>> Start SUPPLIED INFORMATION

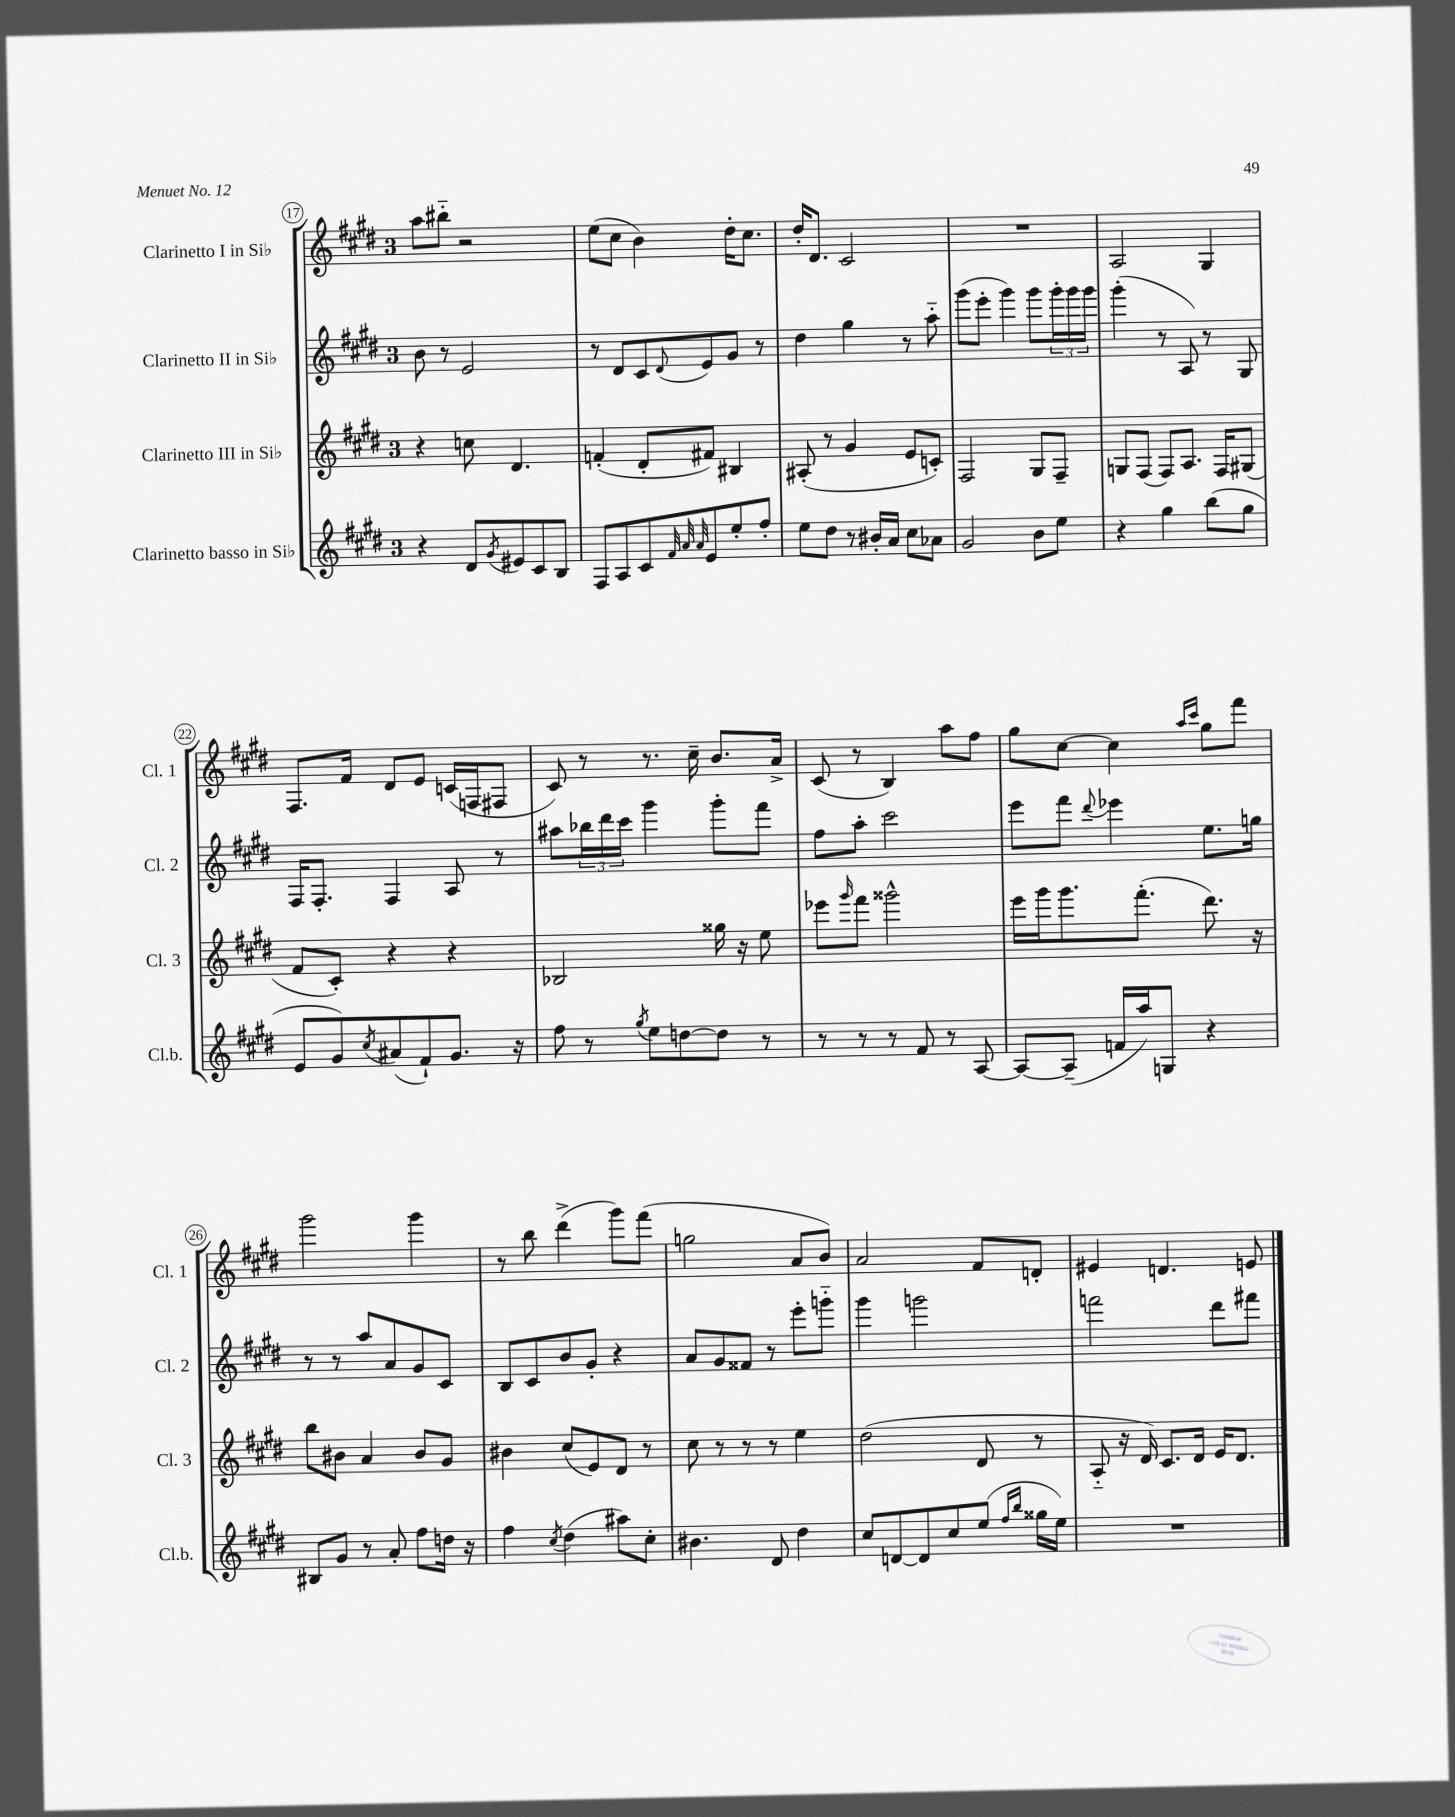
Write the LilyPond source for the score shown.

<<
\new StaffGroup <<
\new Staff = "s0" \with { instrumentName = "Clarinetto I in Sib" shortInstrumentName = "Cl. 1" } {
    \clef treble \key e \major \once \override Staff.TimeSignature.style = #'single-digit \time 3/4
    a''8 bis''8-_ r2 |
    e''8( cis''8 b'4) dis''16-. cis''8. |
    dis''16-. dis'8. cis'2 |
    R2. |
    a2 gis4 |
    fis8. fis'16 dis'8 e'8 c'16( f16 fis8 |
    cis'8) r8 r8. cis''16-- b'8. a'16-> |
    cis'8( r8 b4) a''8 fis''8 |
    gis''8 cis''8~ cis''4 \grace { a''16 cis'''16 } gis''8 fis'''8 |
    gis'''2 gis'''4 |
    r8 b''8 dis'''4->( gis'''8) fis'''8( |
    g''2 a'8 b'8) |
    a'2 fis'8 d'8-. |
    eis'4 d'4. e'8 \bar "|." |
}
\new Staff = "s1" \with { instrumentName = "Clarinetto II in Sib" shortInstrumentName = "Cl. 2" } {
    \clef treble \key e \major \once \override Staff.TimeSignature.style = #'single-digit \time 3/4
    b'8 r8 e'2 |
    r8 dis'8 cis'8 \appoggiatura { dis'8 } e'8 gis'8 r8 |
    dis''4 gis''4 r8 a''8-_ |
    gis'''8( e'''8-. gis'''4) gis'''8 \tuplet 3/2 { gis'''16-. gis'''16 gis'''16 } |
    gis'''4-.( r8 a8) r8 gis8 |
    fis16 fis8.-. fis4 a8 r8 |
    ais''8 \tuplet 3/2 { bes''16 dis'''16 cis'''16 } gis'''4 gis'''8-. fis'''8 |
    fis''8 a''8-. cis'''2 |
    e'''8 fis'''8 \appoggiatura { dis'''8 } ees'''4 e''8. g''16 |
    r8 r8 a''8 a'8 gis'8 cis'8 |
    b8 cis'8 b'8 gis'8-. r4 |
    a'8 gis'8 fisis'8 r8 e'''8-. g'''8-_ |
    gis'''4 g'''2 |
    f'''2 dis'''8 fis'''8 \bar "|." |
}
\new Staff = "s2" \with { instrumentName = "Clarinetto III in Sib" shortInstrumentName = "Cl. 3" } {
    \clef treble \key e \major \once \override Staff.TimeSignature.style = #'single-digit \time 3/4
    r4 c''8 dis'4. |
    f'4-.( dis'8-. fis'8) bis4 |
    ais8-.( r8 gis'4 e'8 c'8-.) |
    fis2 gis8 fis8-- |
    g8 fis8( fis8) a8. fis16 gis8( |
    fis'8 cis'8-.) r4 r4 |
    bes2 gisis''16 r16 e''8 |
    ees'''8 \grace { gis'''16 } fis'''8 gisis'''2-^ |
    e'''16 gis'''16 gis'''8. fis'''8.-.( dis'''8.) r16 |
    b''8 bis'8 a'4 bis'8 gis'8 |
    bis'4 cis''8( e'8) dis'8 r8 |
    cis''8 r8 r8 r8 e''4 |
    dis''2( dis'8 r8 |
    a8-_ r16 dis'16) cis'8. dis'16 e'16 dis'8. \bar "|." |
}
\new Staff = "s3" \with { instrumentName = "Clarinetto basso in Sib" shortInstrumentName = "Cl.b." } {
    \clef treble \key e \major \once \override Staff.TimeSignature.style = #'single-digit \time 3/4
    r4 dis'8 \acciaccatura { gis'8 } eis'8 cis'8 b8 |
    fis8 a8 cis'8 \grace { fis'32 a'32 a'32 } e'8 e''8-. fis''8-. |
    e''8 dis''8 r8 bis'16-. a'16 cis''8 aes'8 |
    gis'2 b'8 e''8 |
    r4 gis''4 b''8( gis''8 |
    e'8 gis'8) \acciaccatura { cis''8 } ais'8( fis'8-!) gis'8. r16 |
    fis''8 r8 \acciaccatura { gis''8 } e''8 d''8~ d''8 r8 |
    r8 r8 r8 fis'8 r8 a8~ |
    a8~ a8--( f'16 a''16) g8 r4 |
    bis8 gis'8 r8 a'8-. fis''8 d''16 r16 |
    fis''4 \acciaccatura { cis''8 } dis''4( ais''8) cis''8-. |
    bis'4. dis'8 dis''4 |
    cis''8 d'8~ d'8 cis''8 e''8( \grace { fis''16 b''16 } gisis''16 e''16) |
    R2. \bar "|." |
}
>>
>>
\layout { \context { \Score currentBarNumber = #17 \override BarNumber.stencil = #(make-stencil-circler 0.1 0.3 ly:text-interface::print) } }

>> End SUPPLIED INFORMATION

• **SHORT TASK**
Report each line of the records that contains the string "Clarinetto".

• **WRITTEN ANSWER**
\new Staff = "s0" \with { instrumentName = "Clarinetto I in Sib" shortInstrumentName = "Cl. 1" } {
\new Staff = "s1" \with { instrumentName = "Clarinetto II in Sib" shortInstrumentName = "Cl. 2" } {
\new Staff = "s2" \with { instrumentName = "Clarinetto III in Sib" shortInstrumentName = "Cl. 3" } {
\new Staff = "s3" \with { instrumentName = "Clarinetto basso in Sib" shortInstrumentName = "Cl.b." } {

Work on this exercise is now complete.